(Records from a dataset)

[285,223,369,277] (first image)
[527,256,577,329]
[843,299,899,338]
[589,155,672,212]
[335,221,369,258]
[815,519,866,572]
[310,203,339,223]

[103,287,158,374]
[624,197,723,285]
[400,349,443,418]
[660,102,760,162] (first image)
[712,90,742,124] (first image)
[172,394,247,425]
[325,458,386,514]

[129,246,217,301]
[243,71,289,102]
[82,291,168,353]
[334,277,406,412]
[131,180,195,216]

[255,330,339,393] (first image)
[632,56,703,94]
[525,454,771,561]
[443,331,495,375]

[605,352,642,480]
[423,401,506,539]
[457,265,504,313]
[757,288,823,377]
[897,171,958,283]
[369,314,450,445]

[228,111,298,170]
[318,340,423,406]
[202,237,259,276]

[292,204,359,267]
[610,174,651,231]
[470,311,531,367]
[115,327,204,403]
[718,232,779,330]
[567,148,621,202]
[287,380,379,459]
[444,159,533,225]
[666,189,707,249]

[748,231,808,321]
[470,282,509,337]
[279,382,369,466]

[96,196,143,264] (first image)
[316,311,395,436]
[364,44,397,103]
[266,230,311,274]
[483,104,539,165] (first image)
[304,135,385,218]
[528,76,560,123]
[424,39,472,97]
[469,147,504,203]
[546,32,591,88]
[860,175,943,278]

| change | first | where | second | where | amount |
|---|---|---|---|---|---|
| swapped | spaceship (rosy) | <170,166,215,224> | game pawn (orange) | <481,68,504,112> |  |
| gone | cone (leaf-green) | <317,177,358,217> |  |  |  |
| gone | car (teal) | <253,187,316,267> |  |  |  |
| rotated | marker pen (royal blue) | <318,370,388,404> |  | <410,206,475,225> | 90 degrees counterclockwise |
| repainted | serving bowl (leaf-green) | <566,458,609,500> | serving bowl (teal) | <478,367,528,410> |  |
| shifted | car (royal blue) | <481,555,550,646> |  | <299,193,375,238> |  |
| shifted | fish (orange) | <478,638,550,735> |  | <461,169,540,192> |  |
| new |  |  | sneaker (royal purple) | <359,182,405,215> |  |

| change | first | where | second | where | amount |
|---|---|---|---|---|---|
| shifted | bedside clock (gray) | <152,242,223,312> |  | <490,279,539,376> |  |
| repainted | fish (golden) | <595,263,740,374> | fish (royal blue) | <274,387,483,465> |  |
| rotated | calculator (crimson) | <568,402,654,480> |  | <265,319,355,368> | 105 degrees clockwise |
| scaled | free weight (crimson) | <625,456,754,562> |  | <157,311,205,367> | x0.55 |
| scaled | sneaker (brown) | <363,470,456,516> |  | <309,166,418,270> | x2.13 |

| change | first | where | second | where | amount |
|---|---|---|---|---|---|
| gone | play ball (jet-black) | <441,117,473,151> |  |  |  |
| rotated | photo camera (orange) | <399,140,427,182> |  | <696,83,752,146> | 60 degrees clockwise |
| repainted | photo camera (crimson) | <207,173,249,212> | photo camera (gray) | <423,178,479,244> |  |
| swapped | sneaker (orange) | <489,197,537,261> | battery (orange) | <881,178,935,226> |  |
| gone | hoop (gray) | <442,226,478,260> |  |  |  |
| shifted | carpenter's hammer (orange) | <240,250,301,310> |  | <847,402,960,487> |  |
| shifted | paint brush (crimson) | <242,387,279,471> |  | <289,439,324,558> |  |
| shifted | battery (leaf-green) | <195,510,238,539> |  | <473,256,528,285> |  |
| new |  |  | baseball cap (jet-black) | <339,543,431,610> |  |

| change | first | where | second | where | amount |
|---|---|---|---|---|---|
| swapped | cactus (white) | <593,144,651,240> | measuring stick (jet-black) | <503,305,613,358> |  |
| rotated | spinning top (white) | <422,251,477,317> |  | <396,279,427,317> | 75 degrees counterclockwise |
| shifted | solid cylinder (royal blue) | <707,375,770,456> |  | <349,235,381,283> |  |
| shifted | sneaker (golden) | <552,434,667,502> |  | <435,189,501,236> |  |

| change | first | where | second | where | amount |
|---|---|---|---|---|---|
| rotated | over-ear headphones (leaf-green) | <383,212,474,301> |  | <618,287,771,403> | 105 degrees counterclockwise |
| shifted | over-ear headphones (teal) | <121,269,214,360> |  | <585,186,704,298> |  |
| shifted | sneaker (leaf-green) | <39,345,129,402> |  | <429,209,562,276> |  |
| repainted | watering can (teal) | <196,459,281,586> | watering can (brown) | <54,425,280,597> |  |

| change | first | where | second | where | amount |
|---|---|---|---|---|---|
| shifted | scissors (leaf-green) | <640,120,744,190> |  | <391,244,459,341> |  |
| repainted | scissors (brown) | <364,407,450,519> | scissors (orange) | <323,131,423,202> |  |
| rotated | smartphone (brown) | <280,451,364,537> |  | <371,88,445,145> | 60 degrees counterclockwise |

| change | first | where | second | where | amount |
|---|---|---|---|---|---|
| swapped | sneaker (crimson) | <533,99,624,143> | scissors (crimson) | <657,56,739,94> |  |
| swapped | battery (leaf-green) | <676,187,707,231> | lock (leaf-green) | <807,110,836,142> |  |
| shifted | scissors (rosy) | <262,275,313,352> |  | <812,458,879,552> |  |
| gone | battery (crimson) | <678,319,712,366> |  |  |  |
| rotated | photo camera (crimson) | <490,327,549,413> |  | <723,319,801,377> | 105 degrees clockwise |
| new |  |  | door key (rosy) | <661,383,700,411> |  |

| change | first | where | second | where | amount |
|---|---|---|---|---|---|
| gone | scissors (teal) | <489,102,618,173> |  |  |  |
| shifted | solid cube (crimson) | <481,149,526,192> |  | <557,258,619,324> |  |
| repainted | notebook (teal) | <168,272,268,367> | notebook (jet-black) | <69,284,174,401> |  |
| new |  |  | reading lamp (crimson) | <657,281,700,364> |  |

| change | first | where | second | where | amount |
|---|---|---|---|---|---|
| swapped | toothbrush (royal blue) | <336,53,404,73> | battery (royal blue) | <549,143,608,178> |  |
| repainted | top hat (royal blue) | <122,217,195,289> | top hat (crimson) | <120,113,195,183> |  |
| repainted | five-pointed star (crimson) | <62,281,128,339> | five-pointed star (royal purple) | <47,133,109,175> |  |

[TASK STATEMENT] Starting with the first line of the records, repeat every line up to and including the one containing "[815,519,866,572]", and nothing else.

[ANSWER SECTION]
[285,223,369,277] (first image)
[527,256,577,329]
[843,299,899,338]
[589,155,672,212]
[335,221,369,258]
[815,519,866,572]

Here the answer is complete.